Activity:
Could you reproduce all of the following entries exactly?

Object change listings:
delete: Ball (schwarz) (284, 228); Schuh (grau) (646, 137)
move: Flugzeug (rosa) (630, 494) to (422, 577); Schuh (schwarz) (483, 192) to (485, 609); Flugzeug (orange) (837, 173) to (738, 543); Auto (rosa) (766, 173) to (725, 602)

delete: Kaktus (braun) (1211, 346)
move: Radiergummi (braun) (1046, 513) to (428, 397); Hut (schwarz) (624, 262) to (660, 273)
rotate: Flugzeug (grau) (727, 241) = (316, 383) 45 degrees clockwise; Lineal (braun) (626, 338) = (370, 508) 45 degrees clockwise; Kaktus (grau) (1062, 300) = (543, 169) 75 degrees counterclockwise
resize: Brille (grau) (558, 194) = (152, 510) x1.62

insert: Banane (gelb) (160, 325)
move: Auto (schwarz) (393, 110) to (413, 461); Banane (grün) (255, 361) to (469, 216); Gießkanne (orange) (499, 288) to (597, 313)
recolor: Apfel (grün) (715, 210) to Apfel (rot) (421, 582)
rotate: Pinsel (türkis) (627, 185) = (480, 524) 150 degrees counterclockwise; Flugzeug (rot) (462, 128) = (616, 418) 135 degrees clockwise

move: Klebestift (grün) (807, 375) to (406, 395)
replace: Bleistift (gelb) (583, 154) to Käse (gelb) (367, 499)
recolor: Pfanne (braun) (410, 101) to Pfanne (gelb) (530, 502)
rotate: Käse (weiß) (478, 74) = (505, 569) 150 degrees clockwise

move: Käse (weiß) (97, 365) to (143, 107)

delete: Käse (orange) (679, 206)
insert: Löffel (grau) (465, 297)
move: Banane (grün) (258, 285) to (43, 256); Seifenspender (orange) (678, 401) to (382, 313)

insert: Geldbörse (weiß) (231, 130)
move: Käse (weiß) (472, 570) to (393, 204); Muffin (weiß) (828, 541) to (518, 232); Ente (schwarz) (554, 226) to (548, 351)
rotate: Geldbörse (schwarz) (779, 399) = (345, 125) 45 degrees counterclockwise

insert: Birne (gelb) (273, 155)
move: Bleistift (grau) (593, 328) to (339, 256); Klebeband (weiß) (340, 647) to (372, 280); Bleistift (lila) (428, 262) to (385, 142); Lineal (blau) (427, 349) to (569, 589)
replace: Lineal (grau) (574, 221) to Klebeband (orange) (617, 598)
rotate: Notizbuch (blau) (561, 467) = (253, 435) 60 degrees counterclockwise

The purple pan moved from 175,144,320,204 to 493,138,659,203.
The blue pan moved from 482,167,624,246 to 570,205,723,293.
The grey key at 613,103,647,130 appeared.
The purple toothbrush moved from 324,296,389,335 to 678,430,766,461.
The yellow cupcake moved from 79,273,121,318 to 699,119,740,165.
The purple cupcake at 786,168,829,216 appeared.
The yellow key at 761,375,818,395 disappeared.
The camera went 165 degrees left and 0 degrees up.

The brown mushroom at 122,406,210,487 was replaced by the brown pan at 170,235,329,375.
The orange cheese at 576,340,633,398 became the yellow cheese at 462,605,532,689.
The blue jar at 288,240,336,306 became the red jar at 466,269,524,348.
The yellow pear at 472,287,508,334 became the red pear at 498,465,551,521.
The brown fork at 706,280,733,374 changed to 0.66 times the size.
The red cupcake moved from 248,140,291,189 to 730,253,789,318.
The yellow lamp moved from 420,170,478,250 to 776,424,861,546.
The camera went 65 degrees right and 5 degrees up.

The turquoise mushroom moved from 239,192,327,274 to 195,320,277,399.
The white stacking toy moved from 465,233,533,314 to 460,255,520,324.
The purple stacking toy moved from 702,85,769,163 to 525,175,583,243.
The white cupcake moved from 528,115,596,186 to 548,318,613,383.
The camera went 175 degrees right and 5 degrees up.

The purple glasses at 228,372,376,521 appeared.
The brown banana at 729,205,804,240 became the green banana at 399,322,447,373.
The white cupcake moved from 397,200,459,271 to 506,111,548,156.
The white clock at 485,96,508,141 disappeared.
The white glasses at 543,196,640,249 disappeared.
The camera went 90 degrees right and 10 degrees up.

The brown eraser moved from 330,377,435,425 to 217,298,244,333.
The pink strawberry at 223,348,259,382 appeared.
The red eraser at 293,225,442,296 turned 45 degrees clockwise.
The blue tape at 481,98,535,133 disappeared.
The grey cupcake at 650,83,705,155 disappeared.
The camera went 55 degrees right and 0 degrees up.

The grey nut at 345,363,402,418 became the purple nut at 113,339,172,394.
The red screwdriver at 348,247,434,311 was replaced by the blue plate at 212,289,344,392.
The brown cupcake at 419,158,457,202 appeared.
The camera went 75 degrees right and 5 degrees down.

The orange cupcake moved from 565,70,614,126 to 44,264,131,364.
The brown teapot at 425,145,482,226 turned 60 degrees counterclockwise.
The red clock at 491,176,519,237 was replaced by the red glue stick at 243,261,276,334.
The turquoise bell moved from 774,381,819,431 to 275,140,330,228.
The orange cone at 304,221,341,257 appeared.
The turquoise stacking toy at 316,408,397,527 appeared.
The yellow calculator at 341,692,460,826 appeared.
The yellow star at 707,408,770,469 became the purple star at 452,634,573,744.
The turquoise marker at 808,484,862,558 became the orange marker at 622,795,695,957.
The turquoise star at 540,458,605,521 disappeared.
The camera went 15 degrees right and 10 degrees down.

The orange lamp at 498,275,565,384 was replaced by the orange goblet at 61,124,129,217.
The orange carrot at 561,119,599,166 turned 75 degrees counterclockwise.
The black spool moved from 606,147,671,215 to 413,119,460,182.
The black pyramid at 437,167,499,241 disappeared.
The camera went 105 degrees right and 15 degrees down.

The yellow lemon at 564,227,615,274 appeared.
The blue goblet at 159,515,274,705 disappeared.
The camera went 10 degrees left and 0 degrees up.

Written reply:
delete: Ball (schwarz) (284, 228); Schuh (grau) (646, 137)
move: Flugzeug (rosa) (630, 494) to (422, 577); Schuh (schwarz) (483, 192) to (485, 609); Flugzeug (orange) (837, 173) to (738, 543); Auto (rosa) (766, 173) to (725, 602)

delete: Kaktus (braun) (1211, 346)
move: Radiergummi (braun) (1046, 513) to (428, 397); Hut (schwarz) (624, 262) to (660, 273)
rotate: Flugzeug (grau) (727, 241) = (316, 383) 45 degrees clockwise; Lineal (braun) (626, 338) = (370, 508) 45 degrees clockwise; Kaktus (grau) (1062, 300) = (543, 169) 75 degrees counterclockwise
resize: Brille (grau) (558, 194) = (152, 510) x1.62

insert: Banane (gelb) (160, 325)
move: Auto (schwarz) (393, 110) to (413, 461); Banane (grün) (255, 361) to (469, 216); Gießkanne (orange) (499, 288) to (597, 313)
recolor: Apfel (grün) (715, 210) to Apfel (rot) (421, 582)
rotate: Pinsel (türkis) (627, 185) = (480, 524) 150 degrees counterclockwise; Flugzeug (rot) (462, 128) = (616, 418) 135 degrees clockwise

move: Klebestift (grün) (807, 375) to (406, 395)
replace: Bleistift (gelb) (583, 154) to Käse (gelb) (367, 499)
recolor: Pfanne (braun) (410, 101) to Pfanne (gelb) (530, 502)
rotate: Käse (weiß) (478, 74) = (505, 569) 150 degrees clockwise

move: Käse (weiß) (97, 365) to (143, 107)

delete: Käse (orange) (679, 206)
insert: Löffel (grau) (465, 297)
move: Banane (grün) (258, 285) to (43, 256); Seifenspender (orange) (678, 401) to (382, 313)

insert: Geldbörse (weiß) (231, 130)
move: Käse (weiß) (472, 570) to (393, 204); Muffin (weiß) (828, 541) to (518, 232); Ente (schwarz) (554, 226) to (548, 351)
rotate: Geldbörse (schwarz) (779, 399) = (345, 125) 45 degrees counterclockwise

insert: Birne (gelb) (273, 155)
move: Bleistift (grau) (593, 328) to (339, 256); Klebeband (weiß) (340, 647) to (372, 280); Bleistift (lila) (428, 262) to (385, 142); Lineal (blau) (427, 349) to (569, 589)
replace: Lineal (grau) (574, 221) to Klebeband (orange) (617, 598)
rotate: Notizbuch (blau) (561, 467) = (253, 435) 60 degrees counterclockwise

The purple pan moved from 175,144,320,204 to 493,138,659,203.
The blue pan moved from 482,167,624,246 to 570,205,723,293.
The grey key at 613,103,647,130 appeared.
The purple toothbrush moved from 324,296,389,335 to 678,430,766,461.
The yellow cupcake moved from 79,273,121,318 to 699,119,740,165.
The purple cupcake at 786,168,829,216 appeared.
The yellow key at 761,375,818,395 disappeared.
The camera went 165 degrees left and 0 degrees up.

The brown mushroom at 122,406,210,487 was replaced by the brown pan at 170,235,329,375.
The orange cheese at 576,340,633,398 became the yellow cheese at 462,605,532,689.
The blue jar at 288,240,336,306 became the red jar at 466,269,524,348.
The yellow pear at 472,287,508,334 became the red pear at 498,465,551,521.
The brown fork at 706,280,733,374 changed to 0.66 times the size.
The red cupcake moved from 248,140,291,189 to 730,253,789,318.
The yellow lamp moved from 420,170,478,250 to 776,424,861,546.
The camera went 65 degrees right and 5 degrees up.

The turquoise mushroom moved from 239,192,327,274 to 195,320,277,399.
The white stacking toy moved from 465,233,533,314 to 460,255,520,324.
The purple stacking toy moved from 702,85,769,163 to 525,175,583,243.
The white cupcake moved from 528,115,596,186 to 548,318,613,383.
The camera went 175 degrees right and 5 degrees up.

The purple glasses at 228,372,376,521 appeared.
The brown banana at 729,205,804,240 became the green banana at 399,322,447,373.
The white cupcake moved from 397,200,459,271 to 506,111,548,156.
The white clock at 485,96,508,141 disappeared.
The white glasses at 543,196,640,249 disappeared.
The camera went 90 degrees right and 10 degrees up.

The brown eraser moved from 330,377,435,425 to 217,298,244,333.
The pink strawberry at 223,348,259,382 appeared.
The red eraser at 293,225,442,296 turned 45 degrees clockwise.
The blue tape at 481,98,535,133 disappeared.
The grey cupcake at 650,83,705,155 disappeared.
The camera went 55 degrees right and 0 degrees up.

The grey nut at 345,363,402,418 became the purple nut at 113,339,172,394.
The red screwdriver at 348,247,434,311 was replaced by the blue plate at 212,289,344,392.
The brown cupcake at 419,158,457,202 appeared.
The camera went 75 degrees right and 5 degrees down.

The orange cupcake moved from 565,70,614,126 to 44,264,131,364.
The brown teapot at 425,145,482,226 turned 60 degrees counterclockwise.
The red clock at 491,176,519,237 was replaced by the red glue stick at 243,261,276,334.
The turquoise bell moved from 774,381,819,431 to 275,140,330,228.
The orange cone at 304,221,341,257 appeared.
The turquoise stacking toy at 316,408,397,527 appeared.
The yellow calculator at 341,692,460,826 appeared.
The yellow star at 707,408,770,469 became the purple star at 452,634,573,744.
The turquoise marker at 808,484,862,558 became the orange marker at 622,795,695,957.
The turquoise star at 540,458,605,521 disappeared.
The camera went 15 degrees right and 10 degrees down.

The orange lamp at 498,275,565,384 was replaced by the orange goblet at 61,124,129,217.
The orange carrot at 561,119,599,166 turned 75 degrees counterclockwise.
The black spool moved from 606,147,671,215 to 413,119,460,182.
The black pyramid at 437,167,499,241 disappeared.
The camera went 105 degrees right and 15 degrees down.

The yellow lemon at 564,227,615,274 appeared.
The blue goblet at 159,515,274,705 disappeared.
The camera went 10 degrees left and 0 degrees up.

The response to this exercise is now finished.